WHAT THE TASK REQUIRES: The result is the exact lines from the one containing "BAT3: 12V (plus" through the final line of the entries; leave out the pictures.

*** INPUT ***

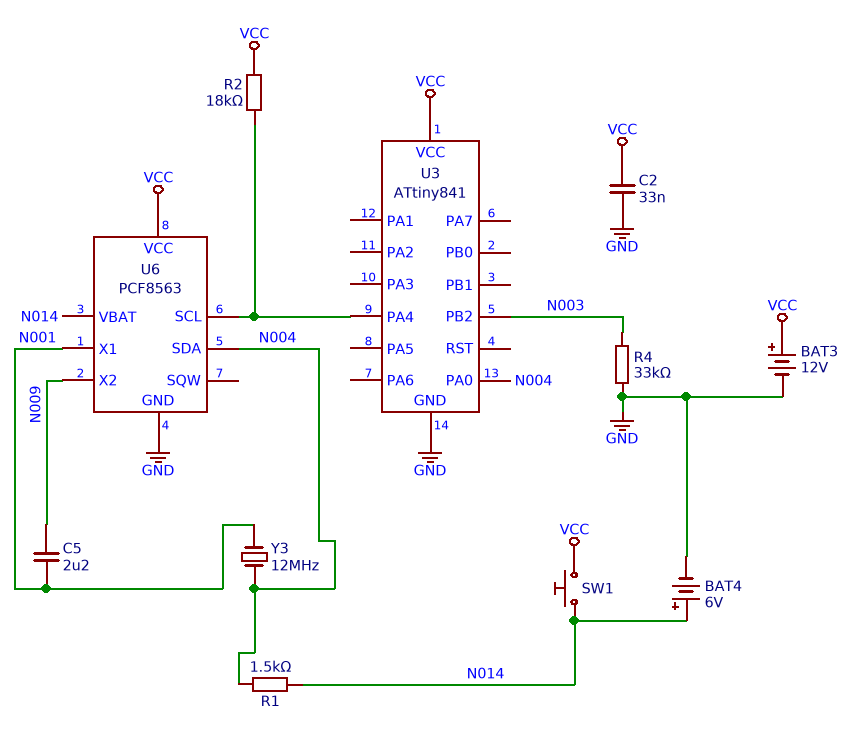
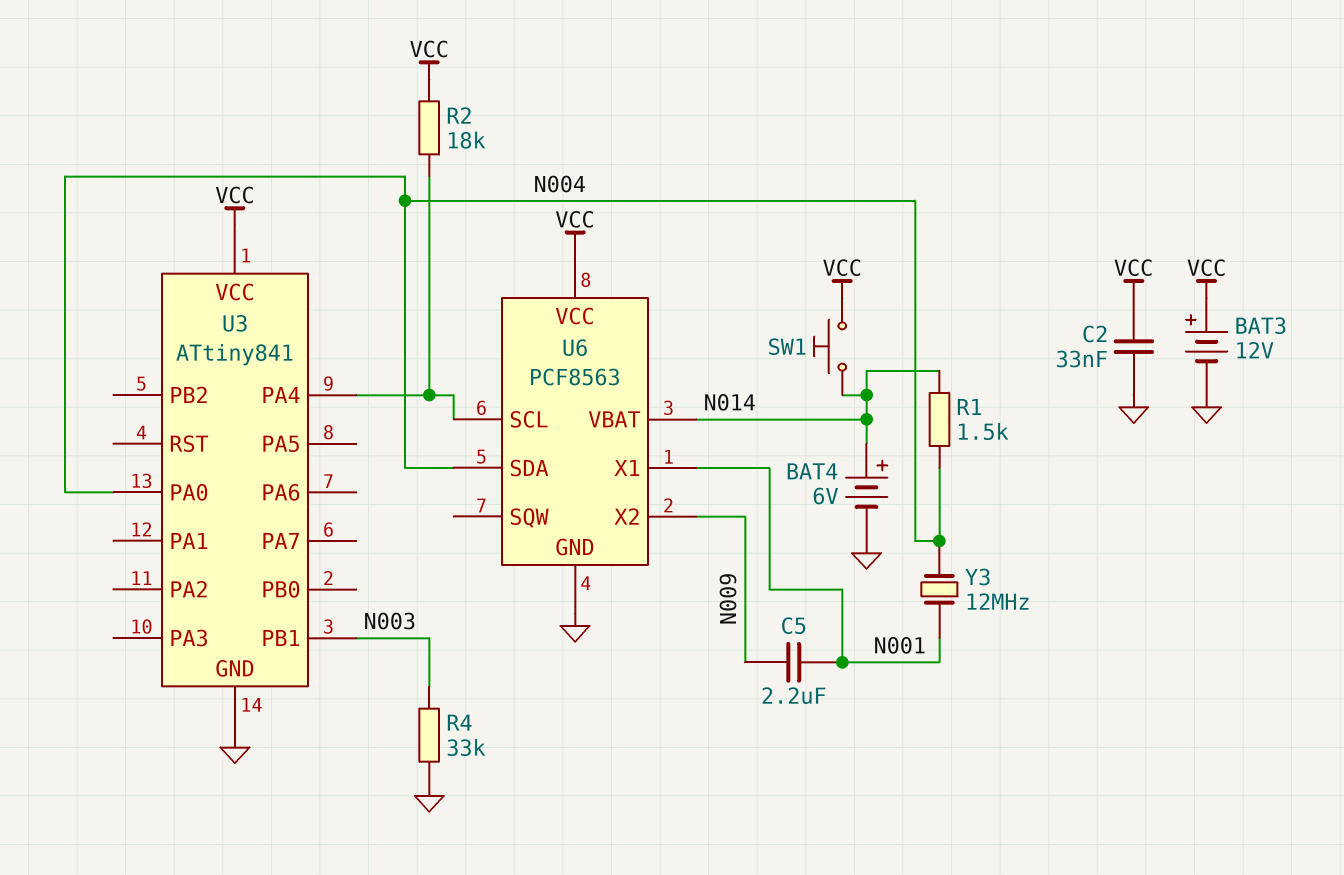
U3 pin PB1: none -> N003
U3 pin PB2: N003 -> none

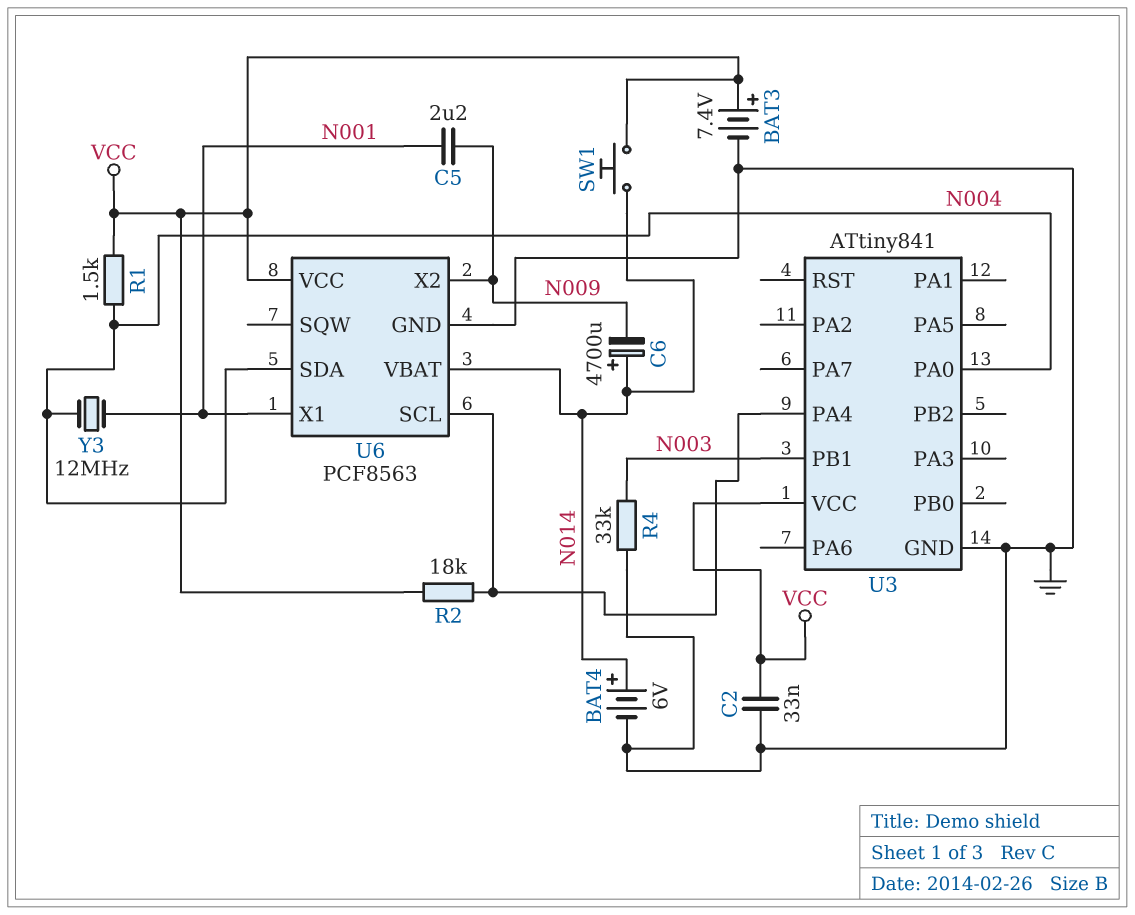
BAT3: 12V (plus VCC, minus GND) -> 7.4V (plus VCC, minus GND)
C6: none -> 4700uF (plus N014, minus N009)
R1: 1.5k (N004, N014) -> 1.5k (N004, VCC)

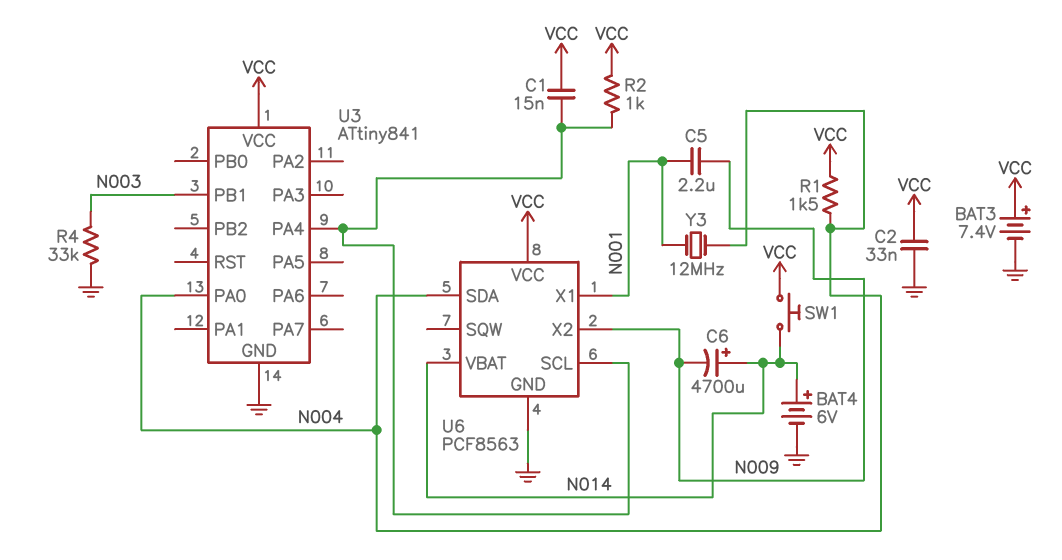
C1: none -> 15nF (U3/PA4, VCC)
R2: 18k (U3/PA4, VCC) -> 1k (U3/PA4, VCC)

*** End of INPUT ***

EXERCISE SOLUTION:
BAT3: 12V (plus VCC, minus GND) -> 7.4V (plus VCC, minus GND)
C6: none -> 4700uF (plus N014, minus N009)
R1: 1.5k (N004, N014) -> 1.5k (N004, VCC)

C1: none -> 15nF (U3/PA4, VCC)
R2: 18k (U3/PA4, VCC) -> 1k (U3/PA4, VCC)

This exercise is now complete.